Return each entry word for word, without its pictures.

--- START ---

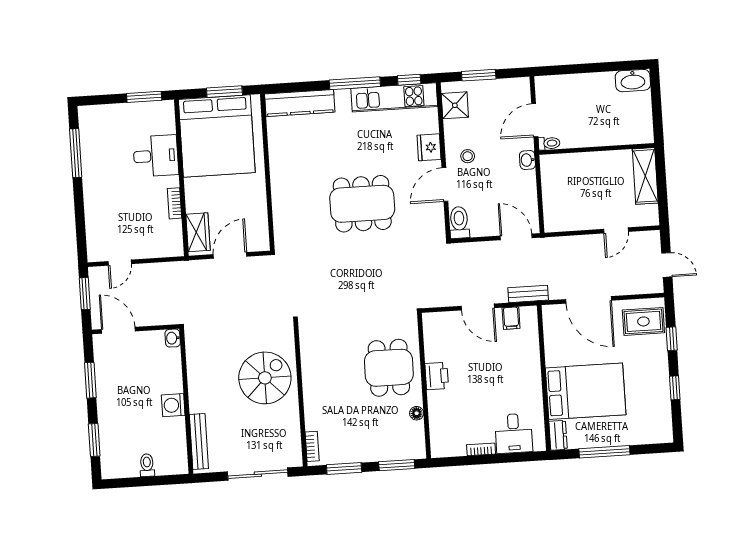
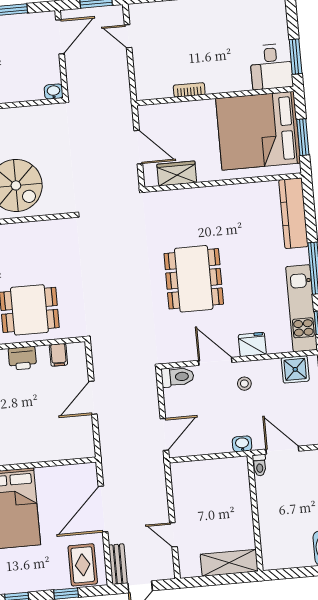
desk: (156, 156) -> (271, 67), moved
wardrobe: (198, 232) -> (177, 173), moved, turned 180
bench: (528, 294) -> (118, 564), moved
filing cabinet: (511, 318) -> (58, 355), moved, turned -90

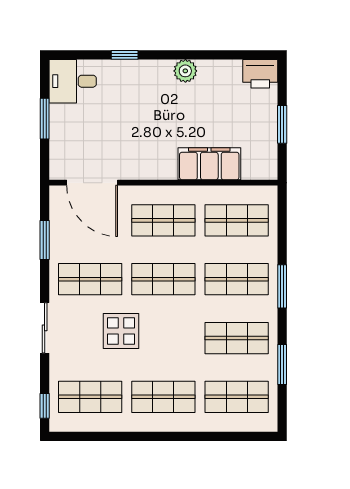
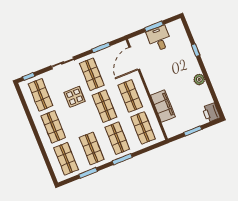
desk: (73, 81) -> (159, 39), moved

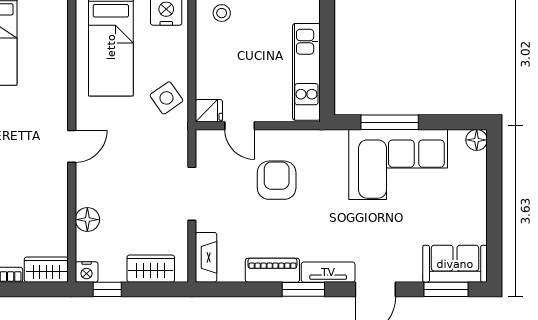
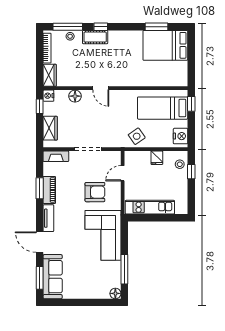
fridge: (209, 111) -> (157, 158), moved
window: (390, 122) -> (124, 269), moved
door: (72, 146) -> (101, 88), moved
corner sofa: (398, 164) -> (103, 235), moved
sofa: (455, 264) -> (53, 277), width x1.36
window: (303, 289) -> (40, 188), moved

--- END ---

● Written solution
desk: (156, 156) -> (271, 67), moved
wardrobe: (198, 232) -> (177, 173), moved, turned 180
bench: (528, 294) -> (118, 564), moved
filing cabinet: (511, 318) -> (58, 355), moved, turned -90

desk: (73, 81) -> (159, 39), moved

fridge: (209, 111) -> (157, 158), moved
window: (390, 122) -> (124, 269), moved
door: (72, 146) -> (101, 88), moved
corner sofa: (398, 164) -> (103, 235), moved
sofa: (455, 264) -> (53, 277), width x1.36
window: (303, 289) -> (40, 188), moved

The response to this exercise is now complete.